** Supplied material follows **

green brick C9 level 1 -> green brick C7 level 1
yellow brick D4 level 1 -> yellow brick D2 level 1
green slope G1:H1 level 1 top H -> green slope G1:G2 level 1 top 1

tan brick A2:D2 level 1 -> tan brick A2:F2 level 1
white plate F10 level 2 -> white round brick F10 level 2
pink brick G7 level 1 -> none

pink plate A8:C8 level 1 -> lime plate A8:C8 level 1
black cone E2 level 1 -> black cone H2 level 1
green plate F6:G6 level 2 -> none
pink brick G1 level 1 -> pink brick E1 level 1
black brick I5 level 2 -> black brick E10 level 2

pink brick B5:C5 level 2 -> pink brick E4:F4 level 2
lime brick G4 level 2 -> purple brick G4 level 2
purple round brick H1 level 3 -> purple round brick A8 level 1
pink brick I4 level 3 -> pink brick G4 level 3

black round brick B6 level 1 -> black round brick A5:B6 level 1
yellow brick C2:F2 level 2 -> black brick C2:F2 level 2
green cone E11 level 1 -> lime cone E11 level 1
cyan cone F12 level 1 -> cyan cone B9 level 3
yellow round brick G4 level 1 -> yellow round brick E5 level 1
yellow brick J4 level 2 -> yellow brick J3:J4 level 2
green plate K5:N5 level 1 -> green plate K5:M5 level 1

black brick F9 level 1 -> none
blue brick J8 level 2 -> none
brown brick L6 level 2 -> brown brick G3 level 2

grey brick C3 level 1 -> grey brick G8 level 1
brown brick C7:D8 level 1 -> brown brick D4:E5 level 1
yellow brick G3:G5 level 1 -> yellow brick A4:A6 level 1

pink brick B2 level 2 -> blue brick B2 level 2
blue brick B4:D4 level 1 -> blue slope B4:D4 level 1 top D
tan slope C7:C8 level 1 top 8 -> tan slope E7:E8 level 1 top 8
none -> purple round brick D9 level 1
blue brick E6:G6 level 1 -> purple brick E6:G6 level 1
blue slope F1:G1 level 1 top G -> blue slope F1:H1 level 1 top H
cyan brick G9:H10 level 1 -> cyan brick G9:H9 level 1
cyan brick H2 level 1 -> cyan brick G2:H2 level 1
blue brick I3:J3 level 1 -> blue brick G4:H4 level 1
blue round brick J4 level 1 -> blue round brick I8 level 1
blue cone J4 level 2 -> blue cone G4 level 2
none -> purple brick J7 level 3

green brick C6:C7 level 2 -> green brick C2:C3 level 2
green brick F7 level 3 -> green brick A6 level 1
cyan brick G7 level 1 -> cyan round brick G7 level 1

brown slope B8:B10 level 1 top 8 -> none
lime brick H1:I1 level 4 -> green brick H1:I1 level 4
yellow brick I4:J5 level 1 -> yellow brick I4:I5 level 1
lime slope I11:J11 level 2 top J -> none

** End of Supplied material **

## What you are asked to do
Nothing in the records should change when you repeat them all.

## Solution to this exercise
green brick C9 level 1 -> green brick C7 level 1
yellow brick D4 level 1 -> yellow brick D2 level 1
green slope G1:H1 level 1 top H -> green slope G1:G2 level 1 top 1

tan brick A2:D2 level 1 -> tan brick A2:F2 level 1
white plate F10 level 2 -> white round brick F10 level 2
pink brick G7 level 1 -> none

pink plate A8:C8 level 1 -> lime plate A8:C8 level 1
black cone E2 level 1 -> black cone H2 level 1
green plate F6:G6 level 2 -> none
pink brick G1 level 1 -> pink brick E1 level 1
black brick I5 level 2 -> black brick E10 level 2

pink brick B5:C5 level 2 -> pink brick E4:F4 level 2
lime brick G4 level 2 -> purple brick G4 level 2
purple round brick H1 level 3 -> purple round brick A8 level 1
pink brick I4 level 3 -> pink brick G4 level 3

black round brick B6 level 1 -> black round brick A5:B6 level 1
yellow brick C2:F2 level 2 -> black brick C2:F2 level 2
green cone E11 level 1 -> lime cone E11 level 1
cyan cone F12 level 1 -> cyan cone B9 level 3
yellow round brick G4 level 1 -> yellow round brick E5 level 1
yellow brick J4 level 2 -> yellow brick J3:J4 level 2
green plate K5:N5 level 1 -> green plate K5:M5 level 1

black brick F9 level 1 -> none
blue brick J8 level 2 -> none
brown brick L6 level 2 -> brown brick G3 level 2

grey brick C3 level 1 -> grey brick G8 level 1
brown brick C7:D8 level 1 -> brown brick D4:E5 level 1
yellow brick G3:G5 level 1 -> yellow brick A4:A6 level 1

pink brick B2 level 2 -> blue brick B2 level 2
blue brick B4:D4 level 1 -> blue slope B4:D4 level 1 top D
tan slope C7:C8 level 1 top 8 -> tan slope E7:E8 level 1 top 8
none -> purple round brick D9 level 1
blue brick E6:G6 level 1 -> purple brick E6:G6 level 1
blue slope F1:G1 level 1 top G -> blue slope F1:H1 level 1 top H
cyan brick G9:H10 level 1 -> cyan brick G9:H9 level 1
cyan brick H2 level 1 -> cyan brick G2:H2 level 1
blue brick I3:J3 level 1 -> blue brick G4:H4 level 1
blue round brick J4 level 1 -> blue round brick I8 level 1
blue cone J4 level 2 -> blue cone G4 level 2
none -> purple brick J7 level 3

green brick C6:C7 level 2 -> green brick C2:C3 level 2
green brick F7 level 3 -> green brick A6 level 1
cyan brick G7 level 1 -> cyan round brick G7 level 1

brown slope B8:B10 level 1 top 8 -> none
lime brick H1:I1 level 4 -> green brick H1:I1 level 4
yellow brick I4:J5 level 1 -> yellow brick I4:I5 level 1
lime slope I11:J11 level 2 top J -> none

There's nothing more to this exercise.